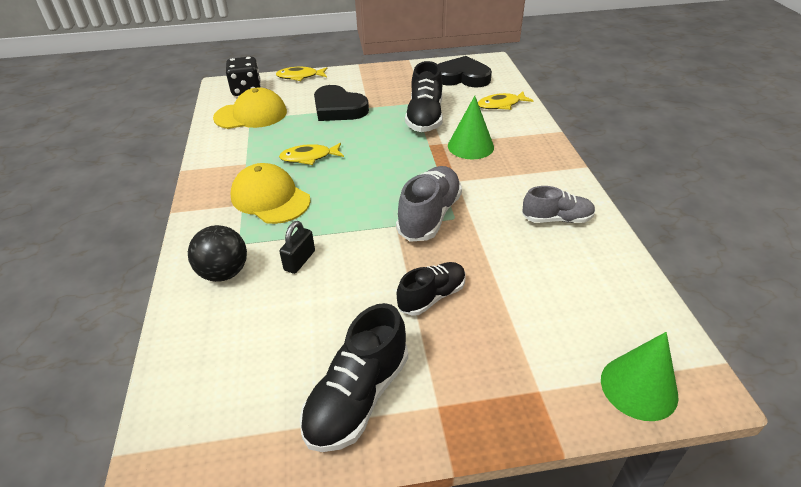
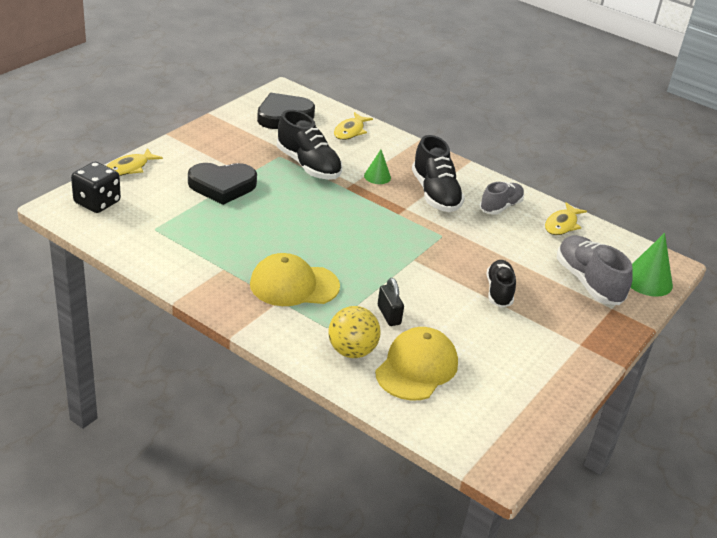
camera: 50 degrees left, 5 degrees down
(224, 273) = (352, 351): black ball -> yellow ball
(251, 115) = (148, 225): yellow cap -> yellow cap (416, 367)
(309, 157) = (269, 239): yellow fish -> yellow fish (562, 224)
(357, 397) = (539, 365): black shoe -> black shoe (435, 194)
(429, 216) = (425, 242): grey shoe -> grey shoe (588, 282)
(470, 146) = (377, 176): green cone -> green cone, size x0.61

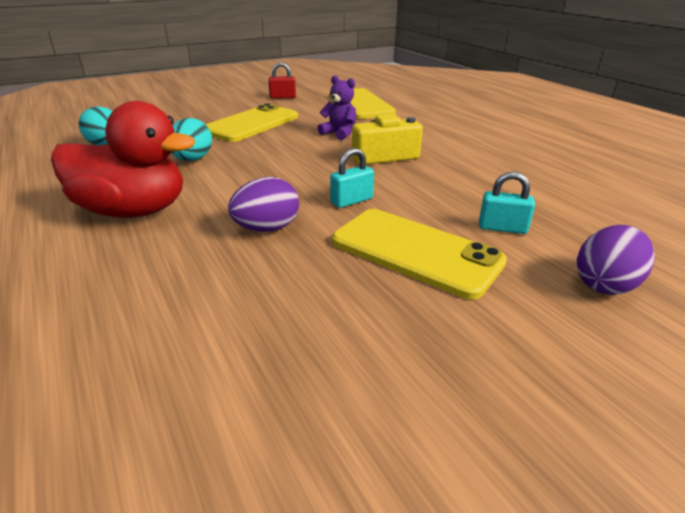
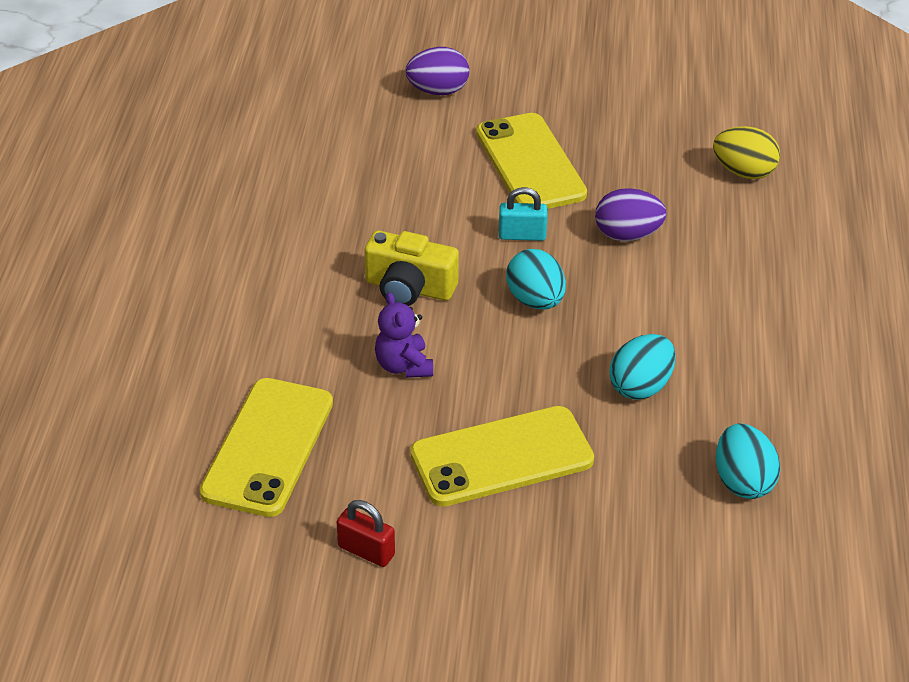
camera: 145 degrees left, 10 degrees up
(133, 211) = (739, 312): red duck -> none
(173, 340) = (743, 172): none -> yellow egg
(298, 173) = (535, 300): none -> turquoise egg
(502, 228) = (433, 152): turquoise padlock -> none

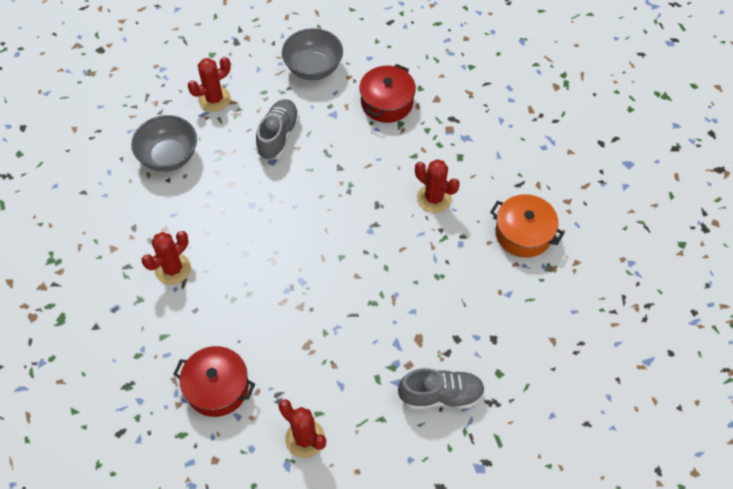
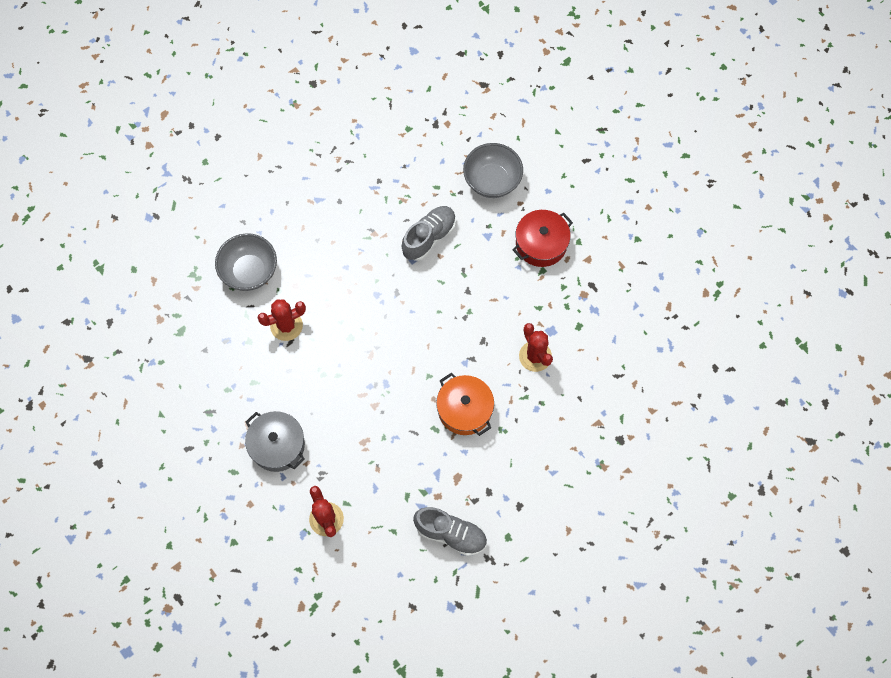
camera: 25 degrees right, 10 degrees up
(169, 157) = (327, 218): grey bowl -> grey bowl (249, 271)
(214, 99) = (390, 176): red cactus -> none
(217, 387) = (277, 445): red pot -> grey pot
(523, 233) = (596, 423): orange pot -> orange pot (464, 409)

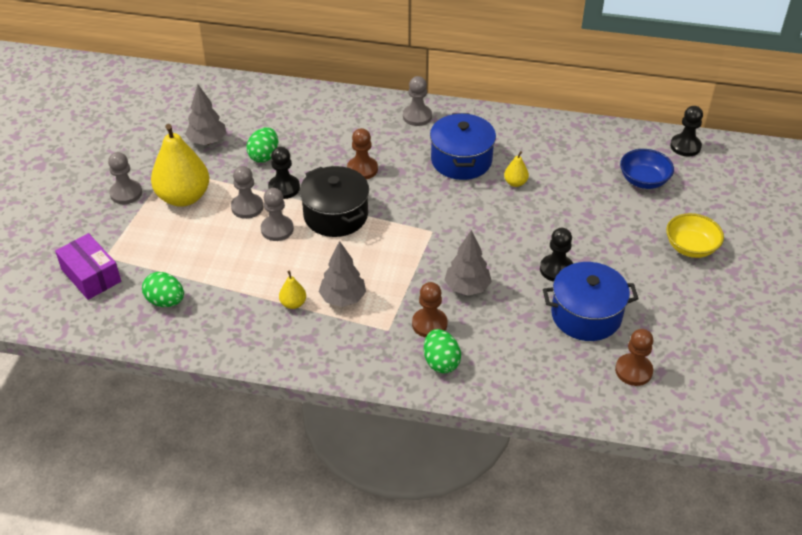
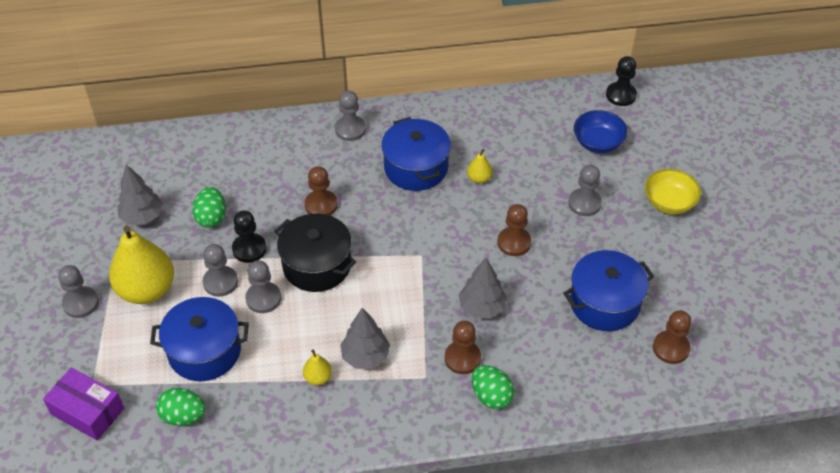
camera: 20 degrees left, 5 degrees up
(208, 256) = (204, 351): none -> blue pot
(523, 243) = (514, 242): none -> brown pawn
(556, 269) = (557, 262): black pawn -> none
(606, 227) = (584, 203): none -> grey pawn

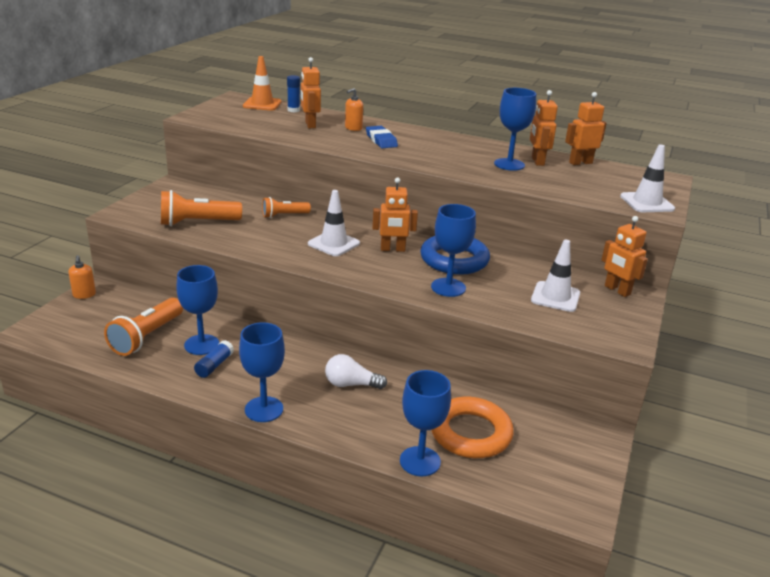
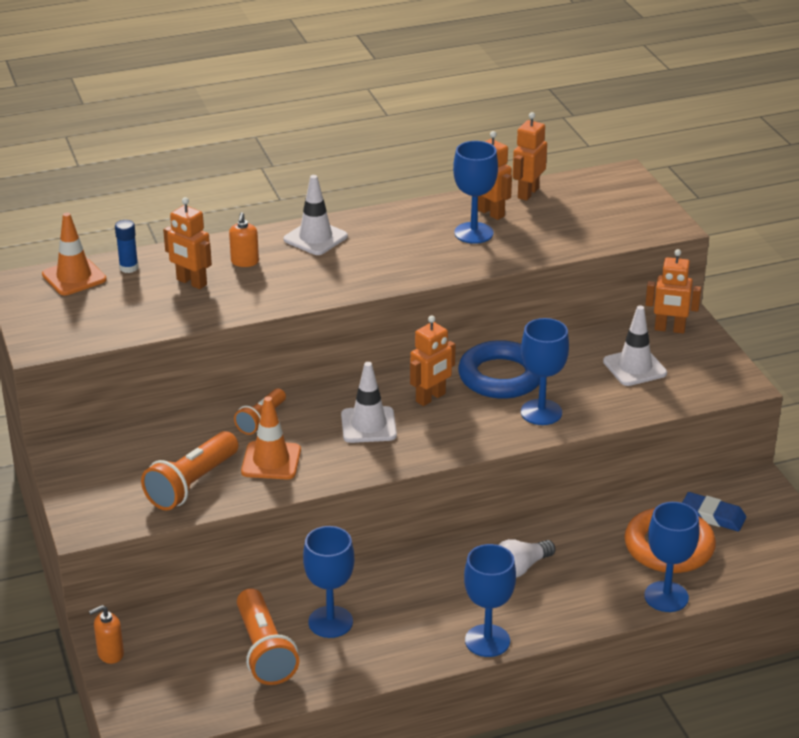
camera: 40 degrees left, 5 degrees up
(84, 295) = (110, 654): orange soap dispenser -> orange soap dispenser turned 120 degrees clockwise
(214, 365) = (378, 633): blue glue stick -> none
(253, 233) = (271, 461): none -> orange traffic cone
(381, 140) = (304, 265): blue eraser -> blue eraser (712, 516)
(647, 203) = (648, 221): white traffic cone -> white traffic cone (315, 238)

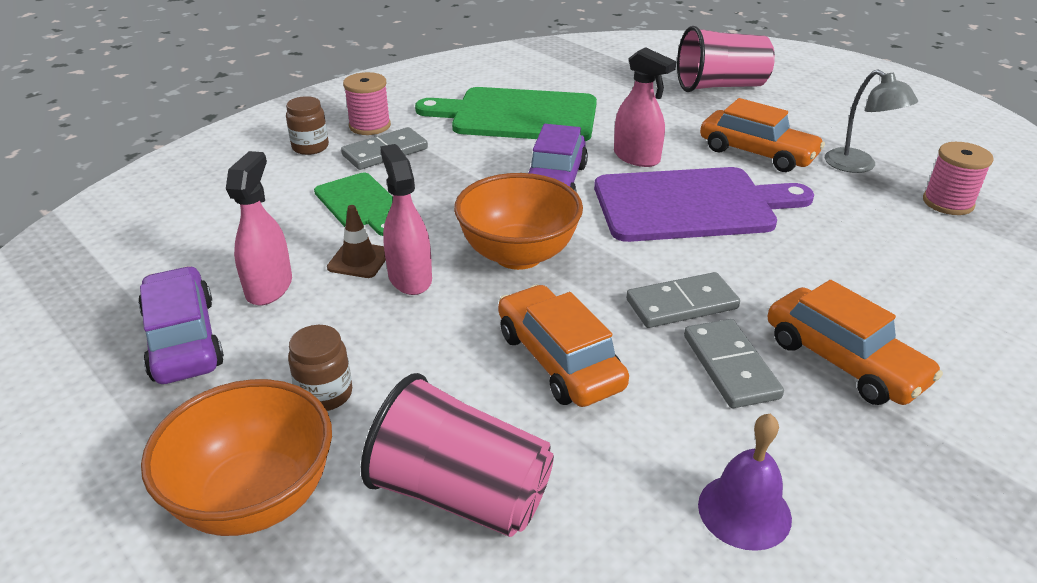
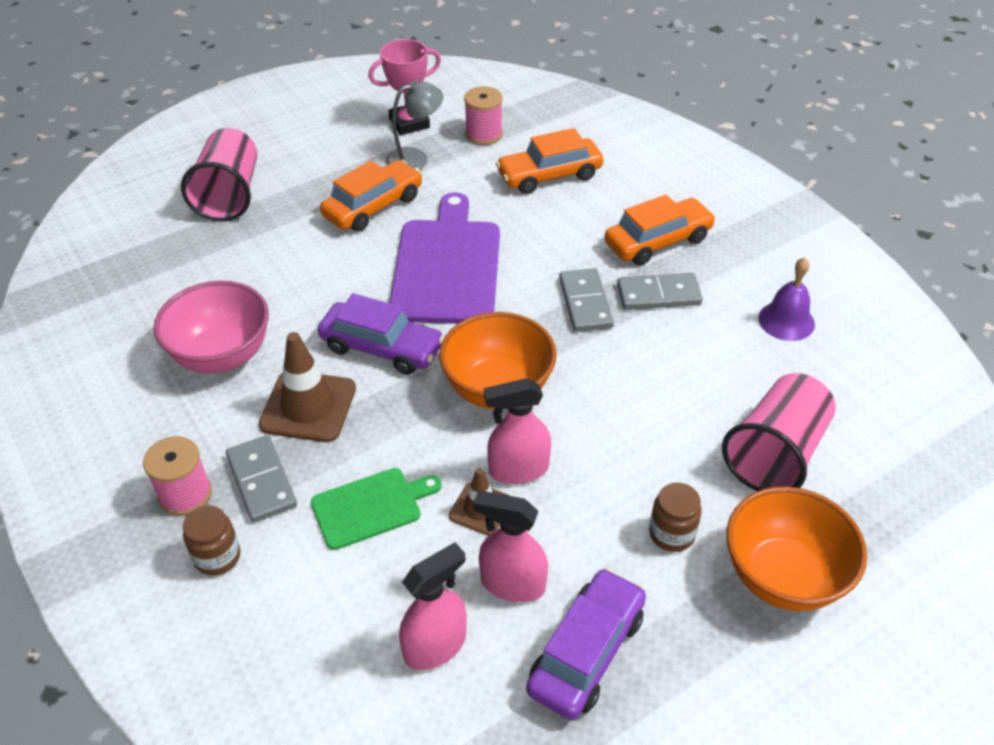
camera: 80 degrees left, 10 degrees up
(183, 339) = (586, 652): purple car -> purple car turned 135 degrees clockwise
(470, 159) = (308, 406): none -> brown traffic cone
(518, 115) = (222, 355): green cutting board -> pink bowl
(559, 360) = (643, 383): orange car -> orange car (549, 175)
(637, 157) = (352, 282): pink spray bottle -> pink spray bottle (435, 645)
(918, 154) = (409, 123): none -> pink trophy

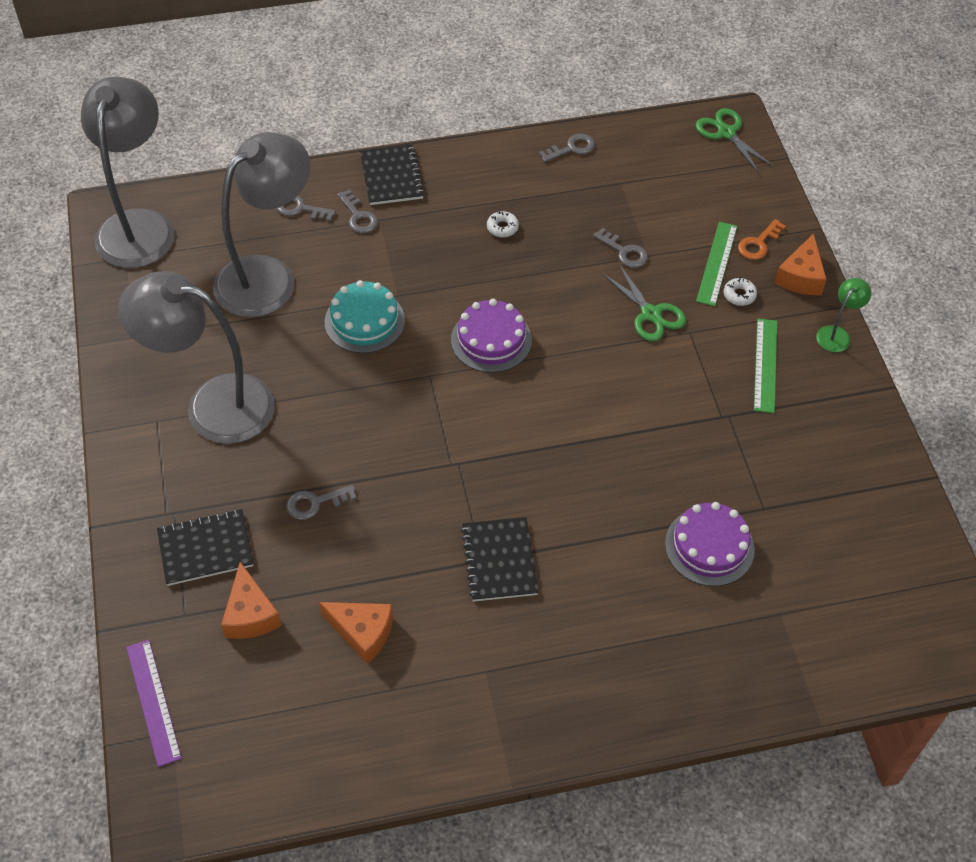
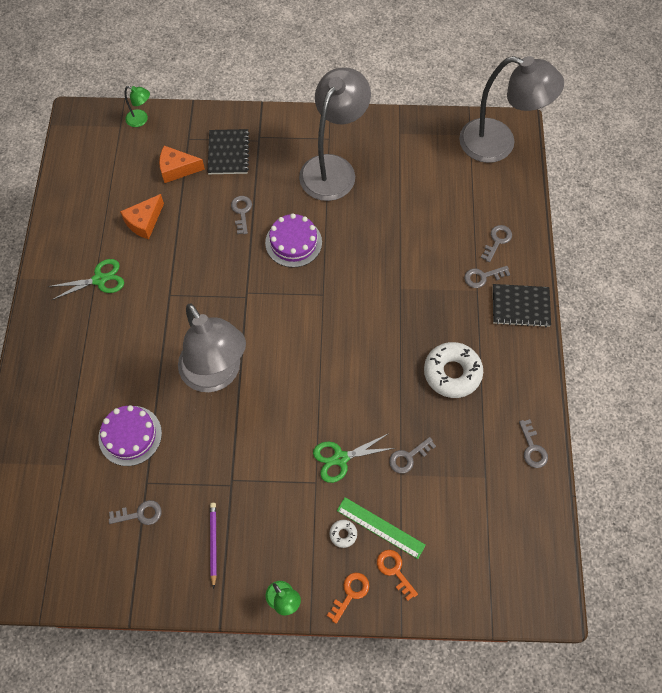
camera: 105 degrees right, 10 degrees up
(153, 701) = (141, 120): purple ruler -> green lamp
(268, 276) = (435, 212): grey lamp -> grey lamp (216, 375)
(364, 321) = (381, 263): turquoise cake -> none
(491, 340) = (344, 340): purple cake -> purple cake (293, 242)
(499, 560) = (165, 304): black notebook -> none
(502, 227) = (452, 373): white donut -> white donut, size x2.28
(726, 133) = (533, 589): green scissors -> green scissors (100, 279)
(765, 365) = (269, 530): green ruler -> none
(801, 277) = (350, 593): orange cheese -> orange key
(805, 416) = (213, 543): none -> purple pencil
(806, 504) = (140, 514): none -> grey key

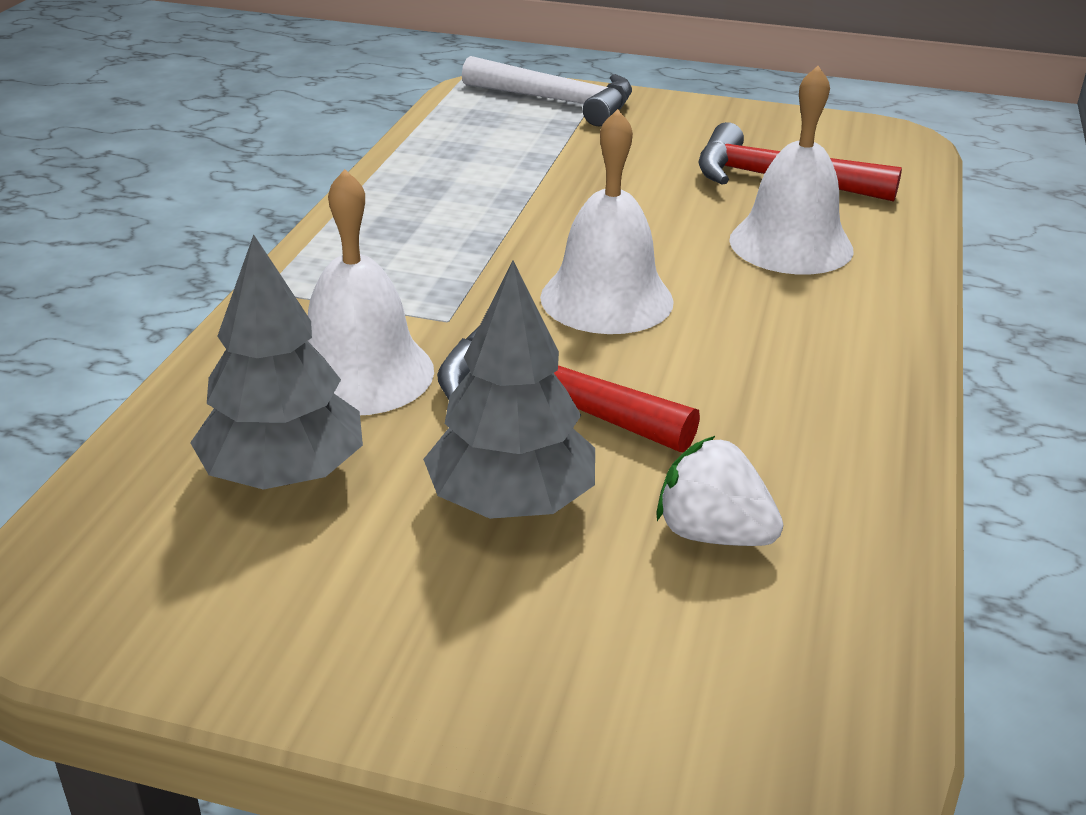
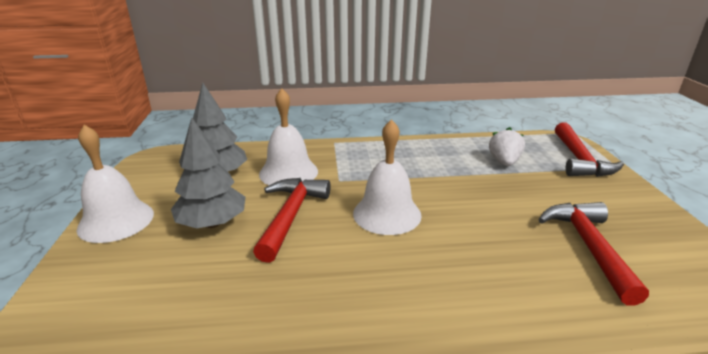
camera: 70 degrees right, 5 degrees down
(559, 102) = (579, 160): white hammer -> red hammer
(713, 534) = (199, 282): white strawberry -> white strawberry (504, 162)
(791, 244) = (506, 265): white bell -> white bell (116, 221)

# What to do:
Give back exactly the lines from the one that contains "(918, 154) = (409, 123): none -> pink trophy" to the final line of the data above, both included, with all pictures removed.

# Result of the exercise:
(918, 154) = (409, 123): none -> pink trophy

camera: 105 degrees right, 10 degrees up
(153, 701) = (141, 120): purple ruler -> green lamp
(268, 276) = (435, 212): grey lamp -> grey lamp (216, 375)
(364, 321) = (381, 263): turquoise cake -> none
(491, 340) = (344, 340): purple cake -> purple cake (293, 242)
(499, 560) = (165, 304): black notebook -> none
(502, 227) = (452, 373): white donut -> white donut, size x2.28
(726, 133) = (533, 589): green scissors -> green scissors (100, 279)
(765, 365) = (269, 530): green ruler -> none
(801, 277) = (350, 593): orange cheese -> orange key
(805, 416) = (213, 543): none -> purple pencil
(806, 504) = (140, 514): none -> grey key

camera: 70 degrees right, 5 degrees down
(559, 102) = (579, 160): white hammer -> red hammer
(713, 534) = (199, 282): white strawberry -> white strawberry (504, 162)
(791, 244) = (506, 265): white bell -> white bell (116, 221)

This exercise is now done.